◆ WHAT THE EXERCISE ASKS
Using the entries that follow, write out the line containing "building: none -> [233,243,351,361]", the line containing "building: none -> [262,331,297,367]", and every line between them, exactly and nothing else.

= Beginning of Section =

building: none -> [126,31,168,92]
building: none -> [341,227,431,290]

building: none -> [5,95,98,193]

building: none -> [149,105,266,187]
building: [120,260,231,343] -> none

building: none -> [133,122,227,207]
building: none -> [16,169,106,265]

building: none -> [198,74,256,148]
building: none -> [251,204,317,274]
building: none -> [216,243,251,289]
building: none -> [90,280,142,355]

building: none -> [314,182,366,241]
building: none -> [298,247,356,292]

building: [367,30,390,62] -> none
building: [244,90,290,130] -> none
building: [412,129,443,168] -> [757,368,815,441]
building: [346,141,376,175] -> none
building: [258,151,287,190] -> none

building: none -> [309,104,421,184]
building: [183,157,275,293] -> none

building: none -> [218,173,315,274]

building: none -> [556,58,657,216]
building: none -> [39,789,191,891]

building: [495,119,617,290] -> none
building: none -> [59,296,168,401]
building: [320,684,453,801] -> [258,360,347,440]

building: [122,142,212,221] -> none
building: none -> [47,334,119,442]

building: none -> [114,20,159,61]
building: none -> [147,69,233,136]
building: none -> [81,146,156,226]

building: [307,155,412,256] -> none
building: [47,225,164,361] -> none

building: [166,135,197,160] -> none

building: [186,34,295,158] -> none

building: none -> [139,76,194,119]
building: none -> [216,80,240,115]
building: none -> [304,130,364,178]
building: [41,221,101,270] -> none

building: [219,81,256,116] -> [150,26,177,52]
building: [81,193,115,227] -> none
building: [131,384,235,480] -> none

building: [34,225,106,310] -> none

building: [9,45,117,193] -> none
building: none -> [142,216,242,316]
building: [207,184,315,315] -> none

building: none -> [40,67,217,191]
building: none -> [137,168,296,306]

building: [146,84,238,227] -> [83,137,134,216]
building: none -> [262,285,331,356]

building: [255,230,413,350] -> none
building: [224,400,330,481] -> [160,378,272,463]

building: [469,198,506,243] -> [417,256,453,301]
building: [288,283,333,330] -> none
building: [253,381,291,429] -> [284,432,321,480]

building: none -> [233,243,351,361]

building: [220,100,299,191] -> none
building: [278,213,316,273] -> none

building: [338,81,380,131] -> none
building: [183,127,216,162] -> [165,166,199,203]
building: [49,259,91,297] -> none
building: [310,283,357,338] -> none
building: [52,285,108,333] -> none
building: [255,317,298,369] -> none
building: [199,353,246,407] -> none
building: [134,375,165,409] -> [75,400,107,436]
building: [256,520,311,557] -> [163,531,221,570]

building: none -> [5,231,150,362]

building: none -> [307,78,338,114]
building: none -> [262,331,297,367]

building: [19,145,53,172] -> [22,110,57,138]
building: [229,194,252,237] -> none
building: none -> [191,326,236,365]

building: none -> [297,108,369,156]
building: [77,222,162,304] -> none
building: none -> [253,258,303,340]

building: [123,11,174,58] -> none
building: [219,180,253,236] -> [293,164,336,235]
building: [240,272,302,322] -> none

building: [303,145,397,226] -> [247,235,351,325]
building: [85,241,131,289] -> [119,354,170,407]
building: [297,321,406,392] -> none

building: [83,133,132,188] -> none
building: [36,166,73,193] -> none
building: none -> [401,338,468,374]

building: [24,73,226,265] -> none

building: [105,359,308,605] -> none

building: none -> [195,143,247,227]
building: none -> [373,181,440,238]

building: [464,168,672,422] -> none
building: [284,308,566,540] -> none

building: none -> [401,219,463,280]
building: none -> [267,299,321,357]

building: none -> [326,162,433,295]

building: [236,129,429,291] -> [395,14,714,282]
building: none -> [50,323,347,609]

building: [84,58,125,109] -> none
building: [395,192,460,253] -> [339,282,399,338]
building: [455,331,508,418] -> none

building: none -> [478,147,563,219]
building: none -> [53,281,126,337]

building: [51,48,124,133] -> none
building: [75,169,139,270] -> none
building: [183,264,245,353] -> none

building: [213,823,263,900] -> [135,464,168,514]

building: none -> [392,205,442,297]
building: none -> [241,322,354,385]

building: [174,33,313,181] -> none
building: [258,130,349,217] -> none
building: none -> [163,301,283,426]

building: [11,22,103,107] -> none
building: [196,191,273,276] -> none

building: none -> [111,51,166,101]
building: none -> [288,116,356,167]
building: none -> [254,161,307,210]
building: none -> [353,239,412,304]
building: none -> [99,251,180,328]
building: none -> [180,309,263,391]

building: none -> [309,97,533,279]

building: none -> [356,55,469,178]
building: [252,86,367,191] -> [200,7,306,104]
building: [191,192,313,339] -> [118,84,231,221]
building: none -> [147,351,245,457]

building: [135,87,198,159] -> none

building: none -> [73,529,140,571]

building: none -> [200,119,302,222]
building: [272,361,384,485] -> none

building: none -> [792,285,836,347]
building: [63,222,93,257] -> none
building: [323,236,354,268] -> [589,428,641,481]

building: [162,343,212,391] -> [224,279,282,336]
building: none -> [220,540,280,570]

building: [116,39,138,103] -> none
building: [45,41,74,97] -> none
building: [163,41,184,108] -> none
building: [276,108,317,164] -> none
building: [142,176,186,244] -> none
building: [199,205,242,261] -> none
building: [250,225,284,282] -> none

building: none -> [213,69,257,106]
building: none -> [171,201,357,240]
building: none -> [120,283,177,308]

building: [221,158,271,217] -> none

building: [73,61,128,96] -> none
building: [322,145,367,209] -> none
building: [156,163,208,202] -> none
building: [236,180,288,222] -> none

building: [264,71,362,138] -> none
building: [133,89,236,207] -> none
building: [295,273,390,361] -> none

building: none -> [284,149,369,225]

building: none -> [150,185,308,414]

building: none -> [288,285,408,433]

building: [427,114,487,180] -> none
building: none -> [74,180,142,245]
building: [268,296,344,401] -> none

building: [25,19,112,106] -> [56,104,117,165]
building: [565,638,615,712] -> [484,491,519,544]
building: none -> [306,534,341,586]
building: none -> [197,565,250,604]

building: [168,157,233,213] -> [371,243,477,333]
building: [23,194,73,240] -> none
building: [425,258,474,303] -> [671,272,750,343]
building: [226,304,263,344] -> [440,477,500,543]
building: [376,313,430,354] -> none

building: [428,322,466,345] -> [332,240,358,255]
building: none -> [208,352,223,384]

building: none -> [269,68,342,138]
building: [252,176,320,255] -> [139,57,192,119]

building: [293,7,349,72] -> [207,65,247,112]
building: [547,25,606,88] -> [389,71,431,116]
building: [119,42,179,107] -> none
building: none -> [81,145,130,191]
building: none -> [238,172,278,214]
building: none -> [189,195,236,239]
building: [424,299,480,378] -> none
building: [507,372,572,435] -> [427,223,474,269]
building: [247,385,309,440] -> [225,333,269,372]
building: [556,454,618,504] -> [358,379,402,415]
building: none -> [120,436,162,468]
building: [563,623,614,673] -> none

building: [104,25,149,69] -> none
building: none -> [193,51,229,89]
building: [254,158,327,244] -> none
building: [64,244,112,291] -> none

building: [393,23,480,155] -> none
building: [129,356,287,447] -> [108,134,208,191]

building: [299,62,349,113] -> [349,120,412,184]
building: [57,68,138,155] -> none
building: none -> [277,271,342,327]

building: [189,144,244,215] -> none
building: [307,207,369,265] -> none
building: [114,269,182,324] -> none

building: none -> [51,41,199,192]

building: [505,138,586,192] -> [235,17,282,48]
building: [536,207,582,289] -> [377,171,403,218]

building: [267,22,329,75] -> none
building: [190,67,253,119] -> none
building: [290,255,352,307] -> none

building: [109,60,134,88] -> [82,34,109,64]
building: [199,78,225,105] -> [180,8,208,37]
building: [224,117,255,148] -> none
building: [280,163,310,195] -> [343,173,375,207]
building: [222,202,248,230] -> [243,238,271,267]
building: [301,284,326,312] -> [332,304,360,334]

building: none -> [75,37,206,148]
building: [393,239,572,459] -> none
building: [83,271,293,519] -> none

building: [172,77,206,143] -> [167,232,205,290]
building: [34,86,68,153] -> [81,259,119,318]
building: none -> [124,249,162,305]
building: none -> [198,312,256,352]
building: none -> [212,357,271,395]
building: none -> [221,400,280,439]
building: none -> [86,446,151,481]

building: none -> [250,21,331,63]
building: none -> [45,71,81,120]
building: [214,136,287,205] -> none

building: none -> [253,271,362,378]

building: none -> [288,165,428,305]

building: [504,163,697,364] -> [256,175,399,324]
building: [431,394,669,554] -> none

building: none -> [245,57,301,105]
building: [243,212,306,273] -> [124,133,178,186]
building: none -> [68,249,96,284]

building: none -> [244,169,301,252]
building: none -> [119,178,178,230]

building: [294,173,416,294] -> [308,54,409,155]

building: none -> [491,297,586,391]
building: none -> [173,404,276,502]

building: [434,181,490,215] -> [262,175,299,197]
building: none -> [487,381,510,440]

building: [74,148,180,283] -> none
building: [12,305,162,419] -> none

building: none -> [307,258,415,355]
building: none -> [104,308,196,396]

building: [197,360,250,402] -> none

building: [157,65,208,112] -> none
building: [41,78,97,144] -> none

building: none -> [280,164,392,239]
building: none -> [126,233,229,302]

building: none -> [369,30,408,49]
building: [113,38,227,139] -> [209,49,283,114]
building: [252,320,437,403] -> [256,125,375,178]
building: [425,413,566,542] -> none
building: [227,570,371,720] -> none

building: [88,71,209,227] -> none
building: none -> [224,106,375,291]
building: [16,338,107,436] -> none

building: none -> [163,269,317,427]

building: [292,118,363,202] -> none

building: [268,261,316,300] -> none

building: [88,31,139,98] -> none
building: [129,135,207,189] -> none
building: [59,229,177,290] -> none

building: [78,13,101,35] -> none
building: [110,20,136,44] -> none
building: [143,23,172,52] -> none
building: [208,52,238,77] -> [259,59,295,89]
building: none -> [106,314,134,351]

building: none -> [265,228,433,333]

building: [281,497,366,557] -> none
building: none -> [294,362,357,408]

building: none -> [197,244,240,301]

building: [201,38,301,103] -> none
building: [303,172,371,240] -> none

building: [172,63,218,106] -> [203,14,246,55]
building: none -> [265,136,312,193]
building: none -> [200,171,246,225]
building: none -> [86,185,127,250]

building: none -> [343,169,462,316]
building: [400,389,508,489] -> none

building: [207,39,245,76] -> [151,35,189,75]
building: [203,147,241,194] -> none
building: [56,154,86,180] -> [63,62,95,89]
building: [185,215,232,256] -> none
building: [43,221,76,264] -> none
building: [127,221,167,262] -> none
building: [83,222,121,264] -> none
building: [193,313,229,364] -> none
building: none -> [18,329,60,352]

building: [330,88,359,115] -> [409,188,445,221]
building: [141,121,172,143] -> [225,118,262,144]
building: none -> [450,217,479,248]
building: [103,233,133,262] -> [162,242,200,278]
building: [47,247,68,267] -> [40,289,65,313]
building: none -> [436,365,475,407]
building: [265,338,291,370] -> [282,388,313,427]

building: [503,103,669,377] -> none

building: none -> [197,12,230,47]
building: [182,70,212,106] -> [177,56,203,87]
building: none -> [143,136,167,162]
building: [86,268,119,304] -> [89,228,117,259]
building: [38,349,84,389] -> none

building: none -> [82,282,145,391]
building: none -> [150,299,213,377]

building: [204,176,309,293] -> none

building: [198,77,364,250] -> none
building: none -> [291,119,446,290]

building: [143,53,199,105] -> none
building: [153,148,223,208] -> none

= End of Section =

◆ TASK RESPONSE
building: none -> [233,243,351,361]

building: [220,100,299,191] -> none
building: [278,213,316,273] -> none

building: [338,81,380,131] -> none
building: [183,127,216,162] -> [165,166,199,203]
building: [49,259,91,297] -> none
building: [310,283,357,338] -> none
building: [52,285,108,333] -> none
building: [255,317,298,369] -> none
building: [199,353,246,407] -> none
building: [134,375,165,409] -> [75,400,107,436]
building: [256,520,311,557] -> [163,531,221,570]

building: none -> [5,231,150,362]

building: none -> [307,78,338,114]
building: none -> [262,331,297,367]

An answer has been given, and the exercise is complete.